(Beginning of Information)

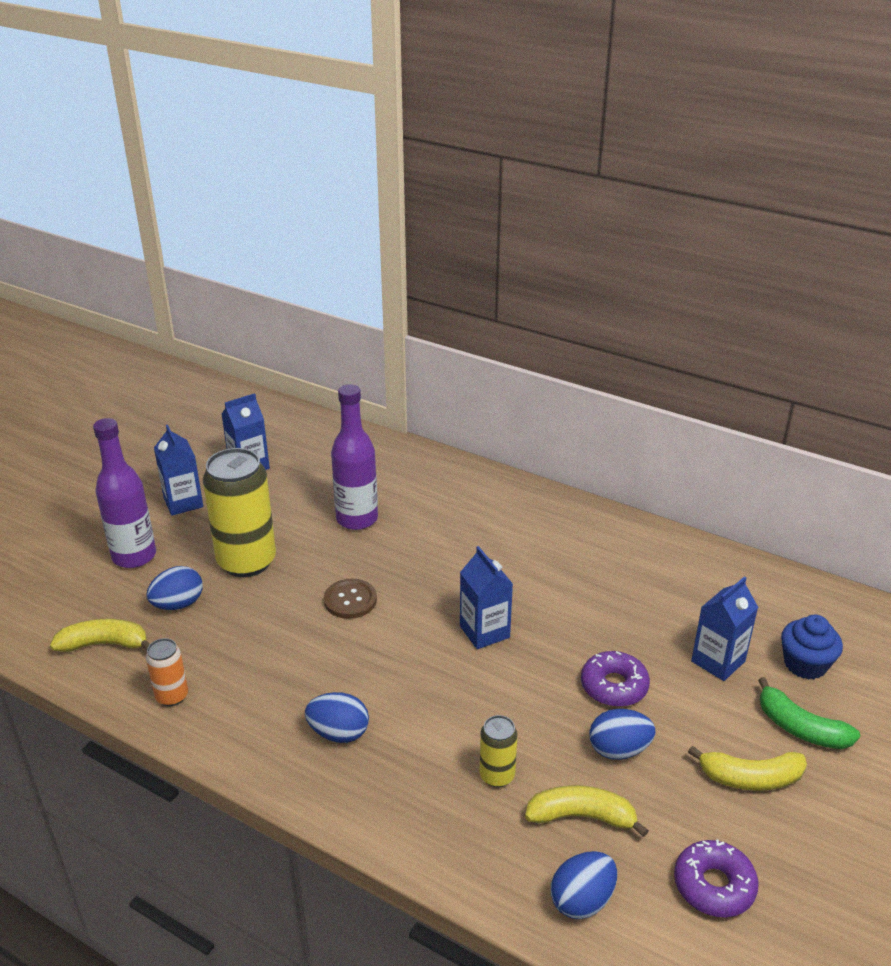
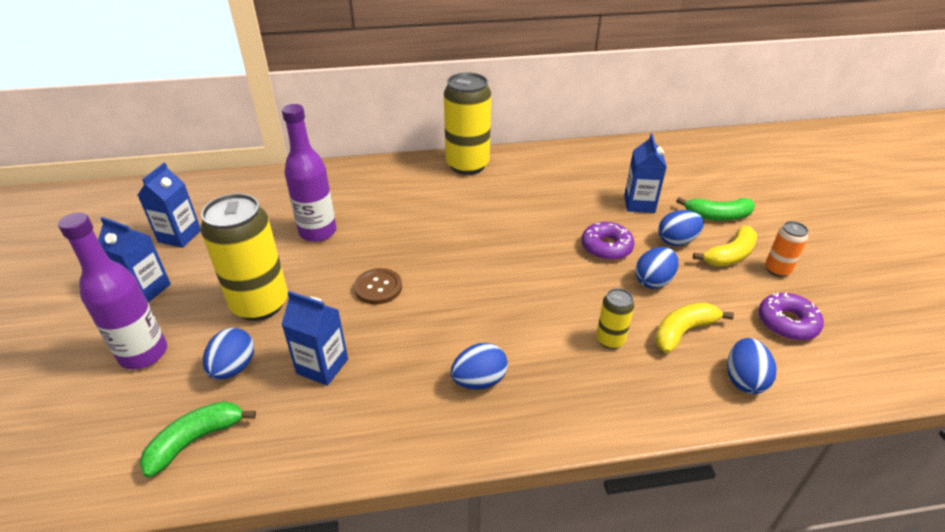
camera: 40 degrees left, 5 degrees up
(104, 644) = (195, 440): yellow banana -> green banana
(172, 696) = (313, 441): orange can -> orange can (777, 270)
(484, 632) = (494, 258): blue carton -> blue carton (322, 366)
(575, 518) = (467, 165): none -> yellow can
(706, 726) = (676, 241): none -> blue egg
(805, 664) = (679, 183): blue cupcake -> none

(End of Information)

◆ What is needed: A word-for-word copy of the records above is needed, pictures excluded.

◆ Written answer:
camera: 40 degrees left, 5 degrees up
(104, 644) = (195, 440): yellow banana -> green banana
(172, 696) = (313, 441): orange can -> orange can (777, 270)
(484, 632) = (494, 258): blue carton -> blue carton (322, 366)
(575, 518) = (467, 165): none -> yellow can
(706, 726) = (676, 241): none -> blue egg
(805, 664) = (679, 183): blue cupcake -> none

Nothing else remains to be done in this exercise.